▼
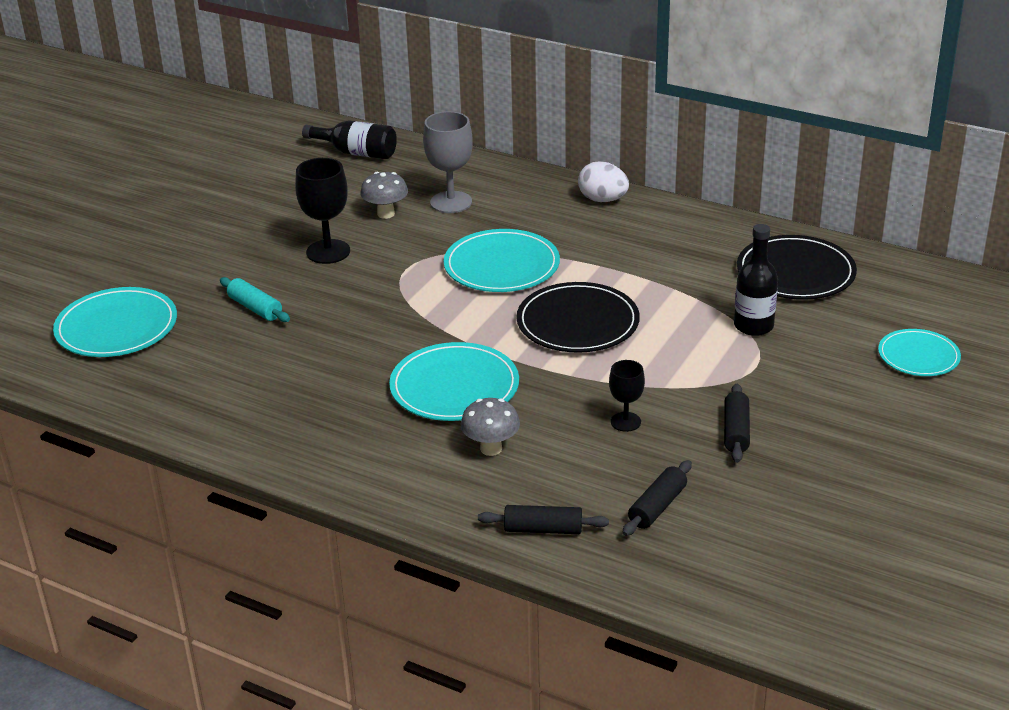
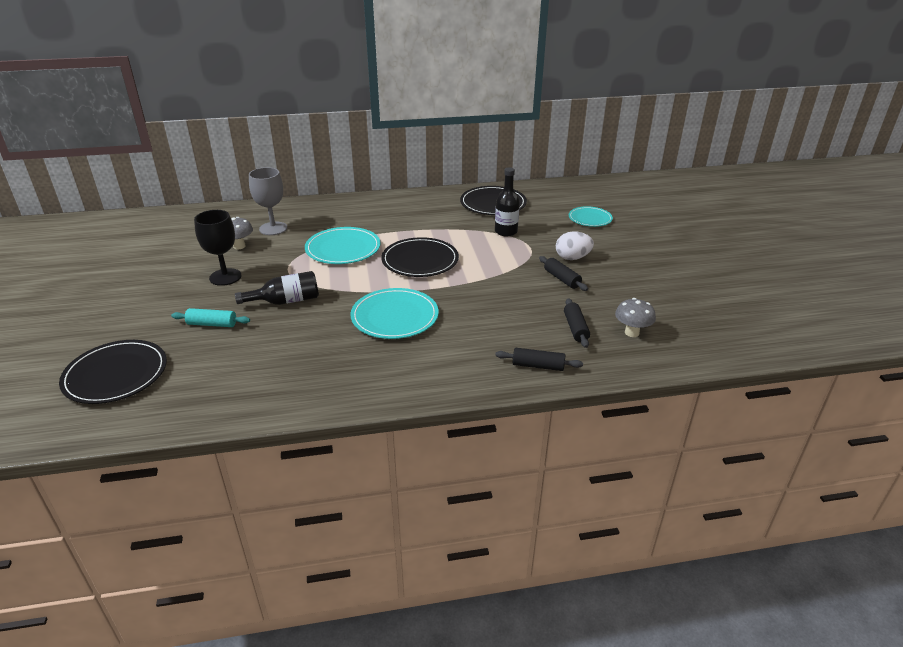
camera: 40 degrees left, 0 degrees up
(116, 327) = (116, 374): turquoise plate -> black plate
(356, 153) = (180, 222): black bottle -> black bottle (286, 301)
(491, 448) = (456, 338): grey mushroom -> grey mushroom (631, 332)
(543, 529) = (538, 366): black rolling pin -> black rolling pin turned 45 degrees clockwise
(603, 200) = (358, 202): white egg -> white egg (572, 258)
(625, 422) = (506, 296): black goblet -> none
▲
▶ [PROBLEM DESCRIPTION]: Show all lines in the entries above where the word "black" appears.

▶ [ANSWER SECTION]:
(116, 327) = (116, 374): turquoise plate -> black plate
(356, 153) = (180, 222): black bottle -> black bottle (286, 301)
(543, 529) = (538, 366): black rolling pin -> black rolling pin turned 45 degrees clockwise
(625, 422) = (506, 296): black goblet -> none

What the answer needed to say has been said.